What needs to be done:
Copy every entry verbatim and skip the pictures.
----- Data shown -----
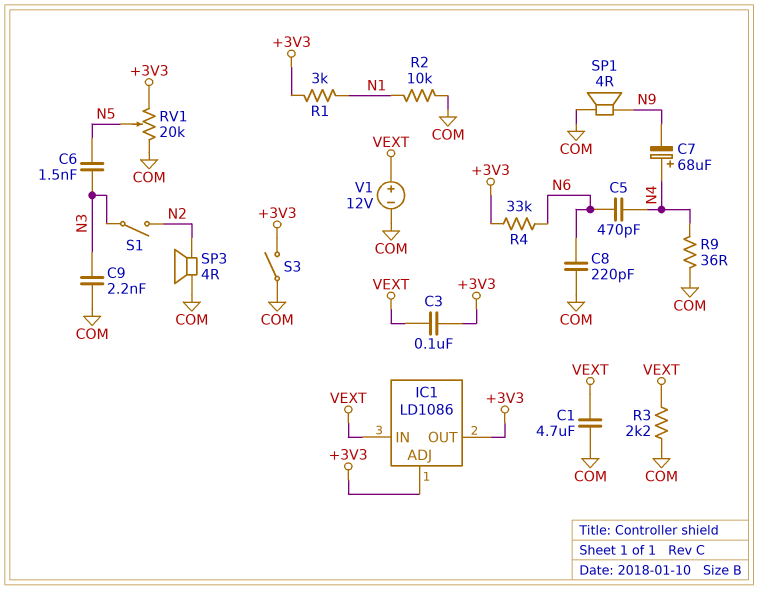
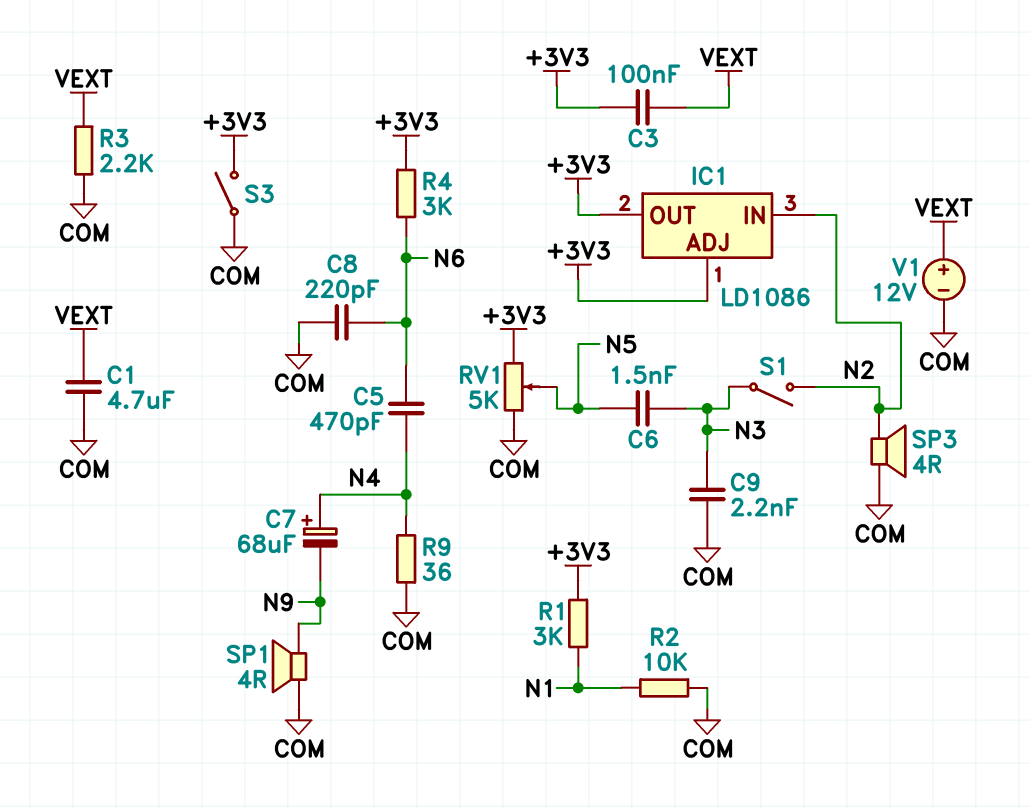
IC1 pin IN: VEXT -> N2
R4: 33k (+3V3, N6) -> 3k (+3V3, N6)
RV1: 20k (+3V3, COM, wiper N5) -> 5k (+3V3, COM, wiper N5)

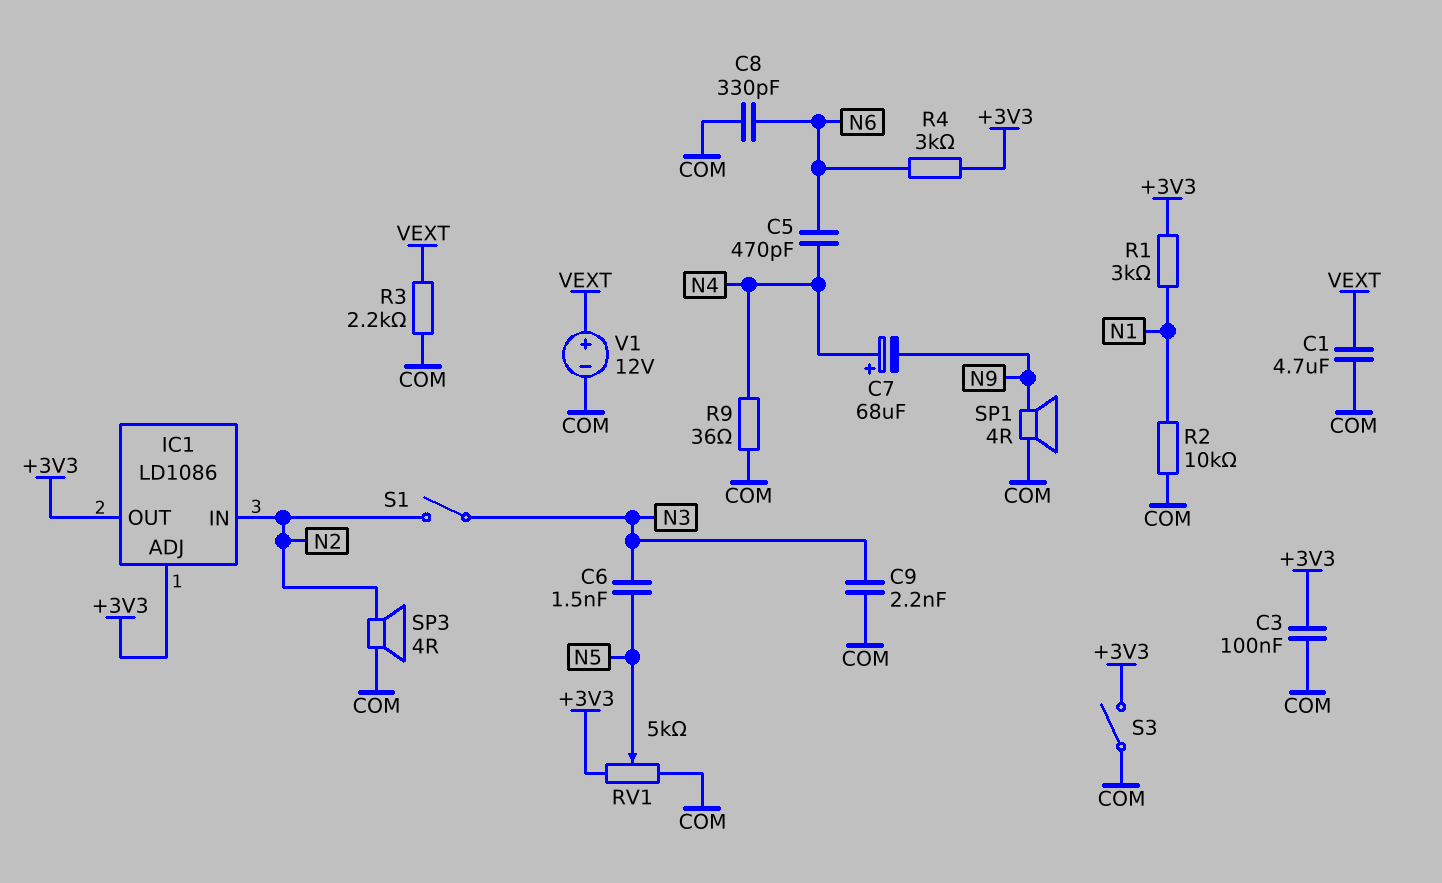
C3: 100nF (+3V3, VEXT) -> 100nF (+3V3, COM)
C8: 220pF (COM, N6) -> 330pF (COM, N6)

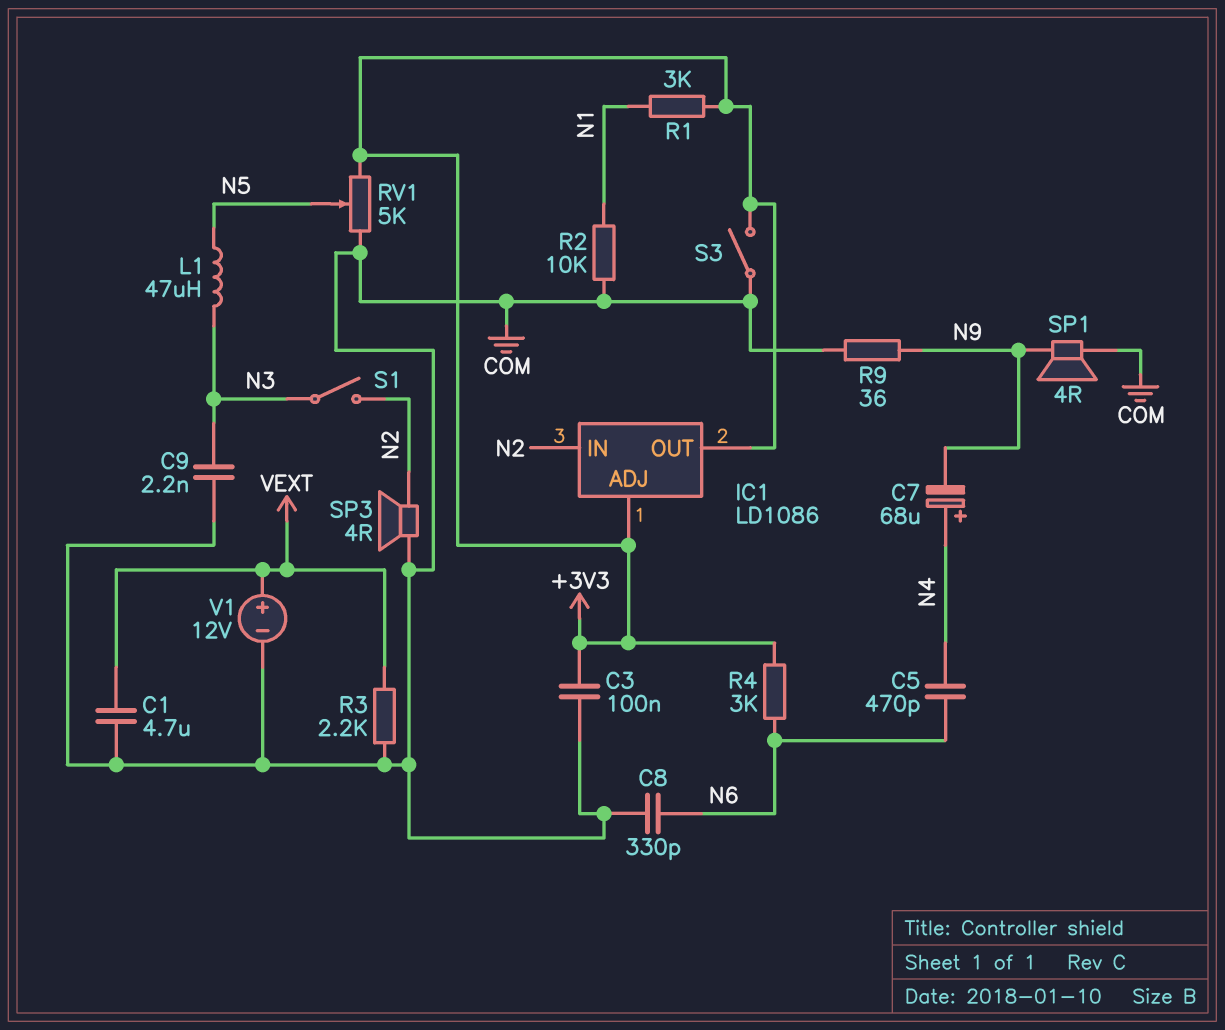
C6: 1.5nF (N3, N5) -> none
L1: none -> 47uH (N3, N5)
R9: 36 (COM, N4) -> 36 (COM, N9)

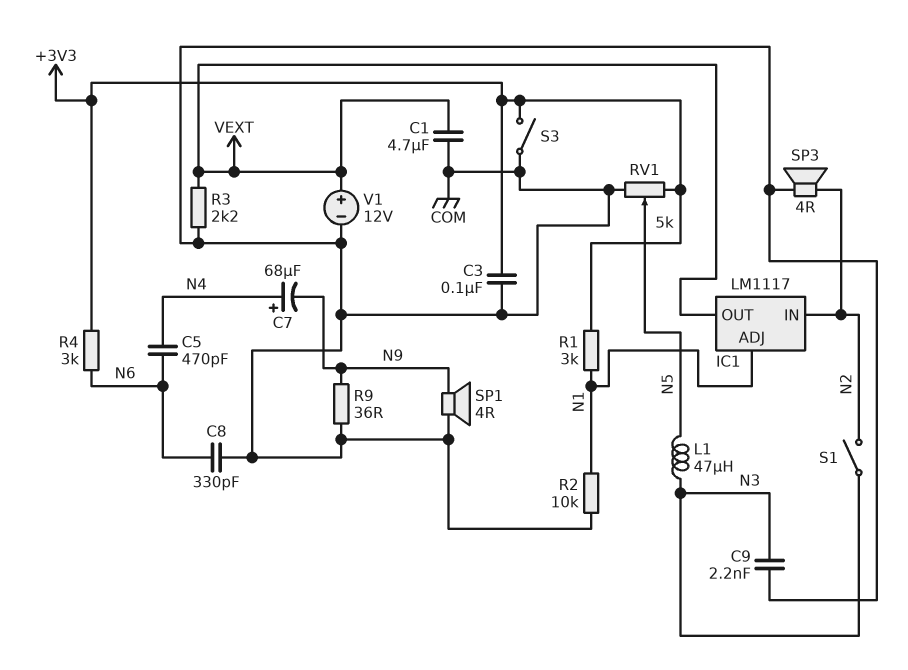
IC1: LD1086 -> LM1117
IC1 pin ADJ: +3V3 -> N1
IC1 pin OUT: +3V3 -> VEXT

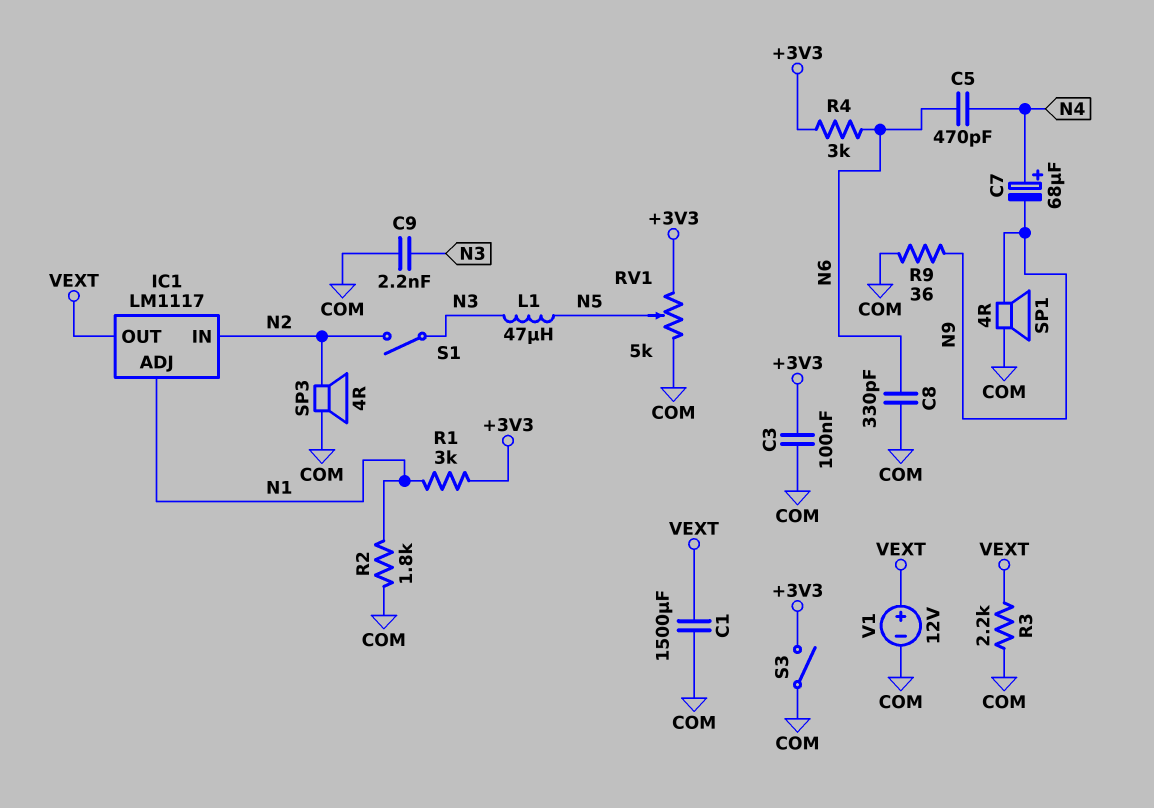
C1: 4.7uF (COM, VEXT) -> 1500uF (COM, VEXT)
R2: 10k (COM, N1) -> 1.8k (COM, N1)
-----
The completed task:
IC1 pin IN: VEXT -> N2
R4: 33k (+3V3, N6) -> 3k (+3V3, N6)
RV1: 20k (+3V3, COM, wiper N5) -> 5k (+3V3, COM, wiper N5)

C3: 100nF (+3V3, VEXT) -> 100nF (+3V3, COM)
C8: 220pF (COM, N6) -> 330pF (COM, N6)

C6: 1.5nF (N3, N5) -> none
L1: none -> 47uH (N3, N5)
R9: 36 (COM, N4) -> 36 (COM, N9)

IC1: LD1086 -> LM1117
IC1 pin ADJ: +3V3 -> N1
IC1 pin OUT: +3V3 -> VEXT

C1: 4.7uF (COM, VEXT) -> 1500uF (COM, VEXT)
R2: 10k (COM, N1) -> 1.8k (COM, N1)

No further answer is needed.